━━━ Material for this task
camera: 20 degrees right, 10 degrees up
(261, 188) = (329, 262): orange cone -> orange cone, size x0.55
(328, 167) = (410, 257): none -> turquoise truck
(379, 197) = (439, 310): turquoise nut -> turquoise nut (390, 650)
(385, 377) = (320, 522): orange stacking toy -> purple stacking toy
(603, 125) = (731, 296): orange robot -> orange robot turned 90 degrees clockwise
━━━━━━
◆ **Assignment**
Please copy each record shown above exactly.

◆ **Answer**
camera: 20 degrees right, 10 degrees up
(261, 188) = (329, 262): orange cone -> orange cone, size x0.55
(328, 167) = (410, 257): none -> turquoise truck
(379, 197) = (439, 310): turquoise nut -> turquoise nut (390, 650)
(385, 377) = (320, 522): orange stacking toy -> purple stacking toy
(603, 125) = (731, 296): orange robot -> orange robot turned 90 degrees clockwise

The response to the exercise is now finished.